→ Records

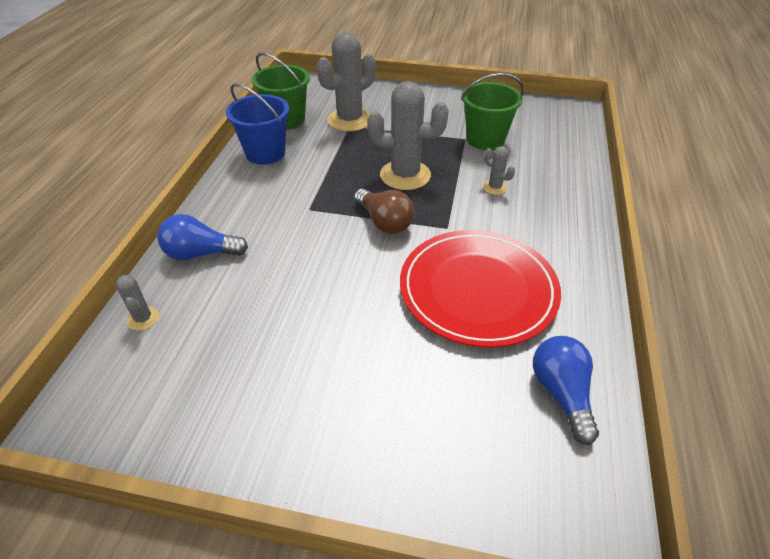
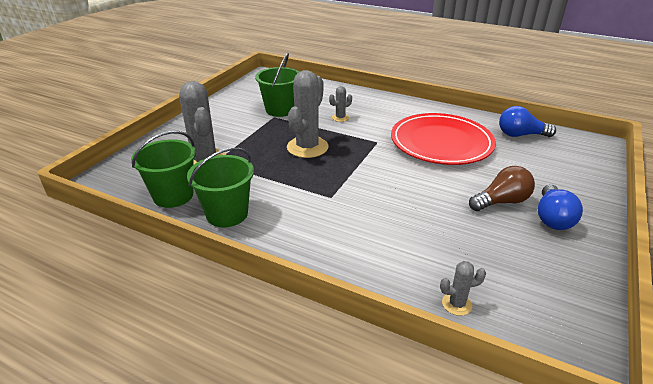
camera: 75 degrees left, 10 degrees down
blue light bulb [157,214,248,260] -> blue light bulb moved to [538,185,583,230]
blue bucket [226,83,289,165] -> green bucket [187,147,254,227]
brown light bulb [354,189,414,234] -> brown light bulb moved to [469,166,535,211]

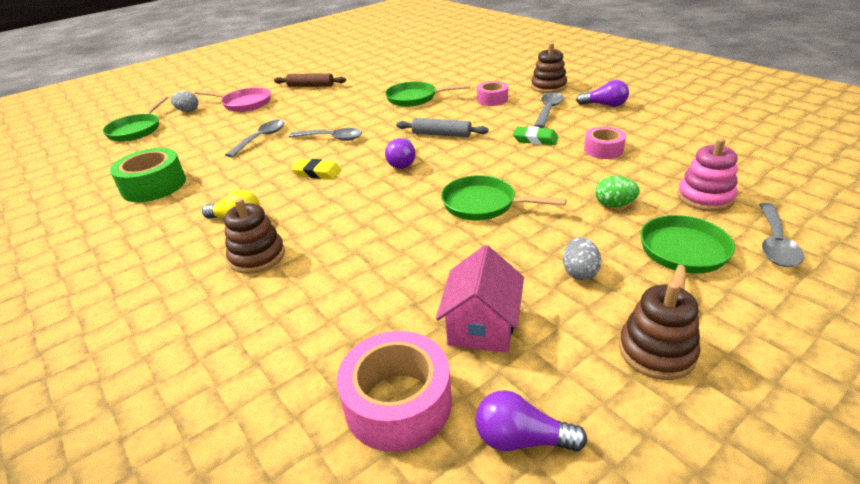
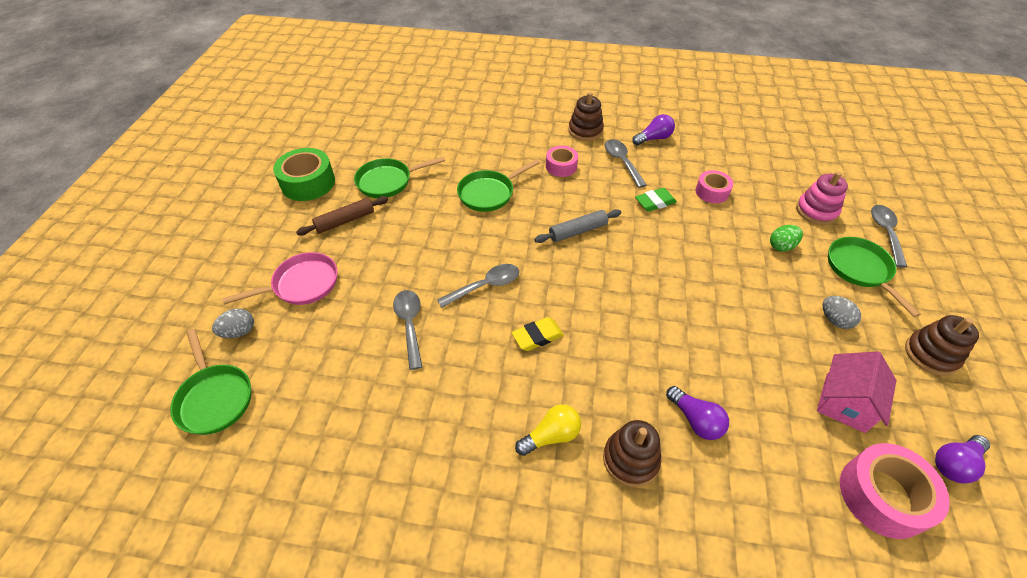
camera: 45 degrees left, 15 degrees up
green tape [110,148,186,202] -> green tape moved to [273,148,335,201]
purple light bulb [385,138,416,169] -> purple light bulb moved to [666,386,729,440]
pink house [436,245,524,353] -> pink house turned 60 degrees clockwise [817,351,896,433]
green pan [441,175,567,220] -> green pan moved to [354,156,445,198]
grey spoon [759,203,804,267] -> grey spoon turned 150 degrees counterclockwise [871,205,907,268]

→ What is required
Determine which lines above include the word "blue", and report those lines in full.

→ Answer
blue light bulb [157,214,248,260] -> blue light bulb moved to [538,185,583,230]
blue bucket [226,83,289,165] -> green bucket [187,147,254,227]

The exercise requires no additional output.